Convert the entries below, from the first one through the line containing "cyan cross at", both included, into a Markdown table with the columns Row and Entry, leaving out blank lines.

> Records for this task:
[start]
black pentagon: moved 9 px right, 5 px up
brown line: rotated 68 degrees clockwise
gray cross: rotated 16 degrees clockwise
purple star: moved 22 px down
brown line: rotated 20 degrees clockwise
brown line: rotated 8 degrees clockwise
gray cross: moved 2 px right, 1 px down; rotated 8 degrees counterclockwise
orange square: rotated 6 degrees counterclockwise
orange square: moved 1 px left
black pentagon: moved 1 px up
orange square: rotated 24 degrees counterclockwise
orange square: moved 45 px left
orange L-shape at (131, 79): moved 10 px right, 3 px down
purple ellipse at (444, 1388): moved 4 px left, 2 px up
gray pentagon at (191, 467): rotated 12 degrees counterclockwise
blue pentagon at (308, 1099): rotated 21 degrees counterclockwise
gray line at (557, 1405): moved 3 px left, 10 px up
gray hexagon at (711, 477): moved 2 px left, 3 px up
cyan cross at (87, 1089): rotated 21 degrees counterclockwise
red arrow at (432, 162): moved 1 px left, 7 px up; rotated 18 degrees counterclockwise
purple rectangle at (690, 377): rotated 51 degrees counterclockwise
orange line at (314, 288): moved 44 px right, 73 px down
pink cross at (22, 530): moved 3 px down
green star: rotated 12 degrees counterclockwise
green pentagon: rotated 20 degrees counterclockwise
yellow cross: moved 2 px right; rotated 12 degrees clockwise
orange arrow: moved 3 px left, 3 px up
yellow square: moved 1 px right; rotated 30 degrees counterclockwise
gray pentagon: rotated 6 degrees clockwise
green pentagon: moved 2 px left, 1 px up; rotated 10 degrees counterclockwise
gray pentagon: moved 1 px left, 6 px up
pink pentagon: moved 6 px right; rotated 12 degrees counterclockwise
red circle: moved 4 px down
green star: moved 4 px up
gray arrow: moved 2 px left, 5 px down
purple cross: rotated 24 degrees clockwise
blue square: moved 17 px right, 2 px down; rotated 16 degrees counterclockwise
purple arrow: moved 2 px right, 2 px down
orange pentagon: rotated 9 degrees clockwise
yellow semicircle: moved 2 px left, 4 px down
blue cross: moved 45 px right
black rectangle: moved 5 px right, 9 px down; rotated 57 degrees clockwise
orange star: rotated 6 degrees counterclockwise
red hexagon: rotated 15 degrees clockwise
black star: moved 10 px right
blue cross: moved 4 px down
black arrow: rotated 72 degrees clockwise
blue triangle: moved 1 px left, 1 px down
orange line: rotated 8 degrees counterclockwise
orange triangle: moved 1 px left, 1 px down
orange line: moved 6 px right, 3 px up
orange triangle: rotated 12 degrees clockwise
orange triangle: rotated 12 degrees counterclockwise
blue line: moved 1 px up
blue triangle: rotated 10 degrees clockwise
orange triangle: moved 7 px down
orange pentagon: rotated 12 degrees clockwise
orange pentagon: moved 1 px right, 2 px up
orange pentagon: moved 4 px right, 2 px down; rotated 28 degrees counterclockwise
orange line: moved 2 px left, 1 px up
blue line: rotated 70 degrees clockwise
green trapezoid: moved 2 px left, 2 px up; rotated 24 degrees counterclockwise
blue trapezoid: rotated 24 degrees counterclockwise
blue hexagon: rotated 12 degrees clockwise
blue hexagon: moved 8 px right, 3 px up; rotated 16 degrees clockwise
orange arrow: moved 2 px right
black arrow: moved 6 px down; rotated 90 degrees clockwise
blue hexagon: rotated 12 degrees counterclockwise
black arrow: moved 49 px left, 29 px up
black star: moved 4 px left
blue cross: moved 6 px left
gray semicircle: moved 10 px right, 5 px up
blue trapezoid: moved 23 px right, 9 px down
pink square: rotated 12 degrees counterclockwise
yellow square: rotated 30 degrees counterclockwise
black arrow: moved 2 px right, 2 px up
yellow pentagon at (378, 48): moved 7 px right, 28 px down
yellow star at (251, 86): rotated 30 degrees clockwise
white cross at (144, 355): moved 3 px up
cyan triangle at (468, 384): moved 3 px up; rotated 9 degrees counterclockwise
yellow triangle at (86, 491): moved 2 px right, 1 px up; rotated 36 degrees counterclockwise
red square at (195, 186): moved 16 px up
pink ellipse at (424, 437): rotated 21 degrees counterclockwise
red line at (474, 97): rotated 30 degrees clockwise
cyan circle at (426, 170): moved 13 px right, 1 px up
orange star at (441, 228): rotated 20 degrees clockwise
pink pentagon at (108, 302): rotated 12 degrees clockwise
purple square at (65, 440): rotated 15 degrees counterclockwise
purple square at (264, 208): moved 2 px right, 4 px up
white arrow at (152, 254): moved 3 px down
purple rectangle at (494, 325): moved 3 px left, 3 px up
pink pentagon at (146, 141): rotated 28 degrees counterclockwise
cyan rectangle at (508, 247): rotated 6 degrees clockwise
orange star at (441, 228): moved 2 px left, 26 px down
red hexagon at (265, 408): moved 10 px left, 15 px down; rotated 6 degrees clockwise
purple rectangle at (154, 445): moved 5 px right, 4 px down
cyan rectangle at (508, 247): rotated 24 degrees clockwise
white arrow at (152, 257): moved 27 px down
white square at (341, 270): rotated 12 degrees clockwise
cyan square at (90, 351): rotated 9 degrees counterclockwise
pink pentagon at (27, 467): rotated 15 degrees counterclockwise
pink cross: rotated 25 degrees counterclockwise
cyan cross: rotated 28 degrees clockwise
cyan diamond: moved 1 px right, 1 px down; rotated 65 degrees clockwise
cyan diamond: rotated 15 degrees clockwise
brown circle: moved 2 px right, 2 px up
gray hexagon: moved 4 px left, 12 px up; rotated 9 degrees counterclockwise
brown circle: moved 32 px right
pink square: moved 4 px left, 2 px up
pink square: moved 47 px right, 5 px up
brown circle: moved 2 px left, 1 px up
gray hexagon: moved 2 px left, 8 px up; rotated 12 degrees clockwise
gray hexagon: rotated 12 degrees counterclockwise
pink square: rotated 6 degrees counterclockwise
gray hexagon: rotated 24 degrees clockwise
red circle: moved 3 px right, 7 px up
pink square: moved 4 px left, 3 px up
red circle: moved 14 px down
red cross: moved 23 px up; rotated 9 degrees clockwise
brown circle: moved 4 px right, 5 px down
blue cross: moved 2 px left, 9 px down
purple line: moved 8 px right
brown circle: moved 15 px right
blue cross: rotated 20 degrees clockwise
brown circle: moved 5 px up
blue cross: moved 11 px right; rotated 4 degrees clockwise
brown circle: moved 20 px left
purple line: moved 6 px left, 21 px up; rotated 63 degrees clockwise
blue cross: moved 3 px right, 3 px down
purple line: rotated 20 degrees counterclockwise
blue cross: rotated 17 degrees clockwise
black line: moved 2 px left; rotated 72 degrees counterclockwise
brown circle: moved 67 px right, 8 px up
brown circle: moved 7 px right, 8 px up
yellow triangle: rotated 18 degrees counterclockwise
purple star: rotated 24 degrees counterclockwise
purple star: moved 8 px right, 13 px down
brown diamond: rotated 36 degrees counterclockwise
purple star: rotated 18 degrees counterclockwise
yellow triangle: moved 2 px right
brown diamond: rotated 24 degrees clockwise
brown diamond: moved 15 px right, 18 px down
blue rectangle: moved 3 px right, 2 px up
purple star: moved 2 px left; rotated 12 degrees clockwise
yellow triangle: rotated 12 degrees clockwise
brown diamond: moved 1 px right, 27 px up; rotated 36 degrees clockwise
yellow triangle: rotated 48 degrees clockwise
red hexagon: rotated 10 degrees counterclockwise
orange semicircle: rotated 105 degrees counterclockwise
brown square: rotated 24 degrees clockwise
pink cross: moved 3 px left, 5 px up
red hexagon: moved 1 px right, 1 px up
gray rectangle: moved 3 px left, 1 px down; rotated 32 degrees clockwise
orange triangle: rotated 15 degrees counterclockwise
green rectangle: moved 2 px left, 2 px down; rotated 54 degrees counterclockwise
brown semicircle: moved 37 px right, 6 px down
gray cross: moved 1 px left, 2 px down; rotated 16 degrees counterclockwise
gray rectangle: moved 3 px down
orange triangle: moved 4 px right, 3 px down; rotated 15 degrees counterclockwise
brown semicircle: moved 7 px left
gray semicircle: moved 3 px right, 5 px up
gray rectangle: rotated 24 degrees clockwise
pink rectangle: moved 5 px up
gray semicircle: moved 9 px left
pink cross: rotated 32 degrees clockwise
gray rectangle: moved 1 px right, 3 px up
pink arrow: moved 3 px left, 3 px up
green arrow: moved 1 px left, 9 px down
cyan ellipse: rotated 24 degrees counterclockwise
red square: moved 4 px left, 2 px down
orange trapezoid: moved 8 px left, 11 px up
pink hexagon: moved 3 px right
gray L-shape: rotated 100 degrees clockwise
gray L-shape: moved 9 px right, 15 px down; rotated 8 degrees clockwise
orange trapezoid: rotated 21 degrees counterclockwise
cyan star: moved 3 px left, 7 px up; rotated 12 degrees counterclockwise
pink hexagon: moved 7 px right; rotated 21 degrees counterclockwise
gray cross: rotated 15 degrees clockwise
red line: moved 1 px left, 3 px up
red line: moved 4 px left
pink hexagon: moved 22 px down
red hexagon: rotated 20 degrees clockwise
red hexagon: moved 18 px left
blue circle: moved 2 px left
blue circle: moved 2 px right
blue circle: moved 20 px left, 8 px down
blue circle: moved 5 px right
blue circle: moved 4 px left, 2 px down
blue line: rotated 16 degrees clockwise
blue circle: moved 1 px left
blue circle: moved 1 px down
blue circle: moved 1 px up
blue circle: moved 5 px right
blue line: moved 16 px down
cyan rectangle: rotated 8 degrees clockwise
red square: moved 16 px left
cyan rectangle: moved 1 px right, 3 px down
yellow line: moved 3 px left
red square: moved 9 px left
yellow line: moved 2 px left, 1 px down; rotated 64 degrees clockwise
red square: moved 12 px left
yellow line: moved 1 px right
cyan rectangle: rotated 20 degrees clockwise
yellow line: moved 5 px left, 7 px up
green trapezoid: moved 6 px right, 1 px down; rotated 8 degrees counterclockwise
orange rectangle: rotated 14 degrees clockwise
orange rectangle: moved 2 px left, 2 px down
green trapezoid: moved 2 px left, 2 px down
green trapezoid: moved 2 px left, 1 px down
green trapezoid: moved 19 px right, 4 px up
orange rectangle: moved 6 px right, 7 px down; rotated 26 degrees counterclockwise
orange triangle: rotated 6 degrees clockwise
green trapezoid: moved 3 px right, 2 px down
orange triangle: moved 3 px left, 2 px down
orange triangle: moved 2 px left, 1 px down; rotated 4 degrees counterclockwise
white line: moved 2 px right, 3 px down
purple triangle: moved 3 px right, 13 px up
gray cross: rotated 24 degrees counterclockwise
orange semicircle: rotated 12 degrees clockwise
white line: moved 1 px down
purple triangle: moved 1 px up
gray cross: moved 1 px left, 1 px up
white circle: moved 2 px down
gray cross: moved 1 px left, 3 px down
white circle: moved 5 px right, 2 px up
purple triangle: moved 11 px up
[end]
> The answer:
| Row | Entry |
|---|---|
| 1 | black pentagon: moved 9 px right, 5 px up |
| 2 | brown line: rotated 68 degrees clockwise |
| 3 | gray cross: rotated 16 degrees clockwise |
| 4 | purple star: moved 22 px down |
| 5 | brown line: rotated 20 degrees clockwise |
| 6 | brown line: rotated 8 degrees clockwise |
| 7 | gray cross: moved 2 px right, 1 px down; rotated 8 degrees counterclockwise |
| 8 | orange square: rotated 6 degrees counterclockwise |
| 9 | orange square: moved 1 px left |
| 10 | black pentagon: moved 1 px up |
| 11 | orange square: rotated 24 degrees counterclockwise |
| 12 | orange square: moved 45 px left |
| 13 | orange L-shape at (131, 79): moved 10 px right, 3 px down |
| 14 | purple ellipse at (444, 1388): moved 4 px left, 2 px up |
| 15 | gray pentagon at (191, 467): rotated 12 degrees counterclockwise |
| 16 | blue pentagon at (308, 1099): rotated 21 degrees counterclockwise |
| 17 | gray line at (557, 1405): moved 3 px left, 10 px up |
| 18 | gray hexagon at (711, 477): moved 2 px left, 3 px up |
| 19 | cyan cross at (87, 1089): rotated 21 degrees counterclockwise |